## Data to process
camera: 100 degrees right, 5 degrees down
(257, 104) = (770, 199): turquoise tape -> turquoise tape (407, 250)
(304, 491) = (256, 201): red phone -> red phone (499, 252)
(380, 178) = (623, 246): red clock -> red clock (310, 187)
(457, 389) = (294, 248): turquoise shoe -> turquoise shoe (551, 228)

## What is required
Tally up the lines holding the word "turquoise" in the data above, and answer with that figure only.

## Response area
2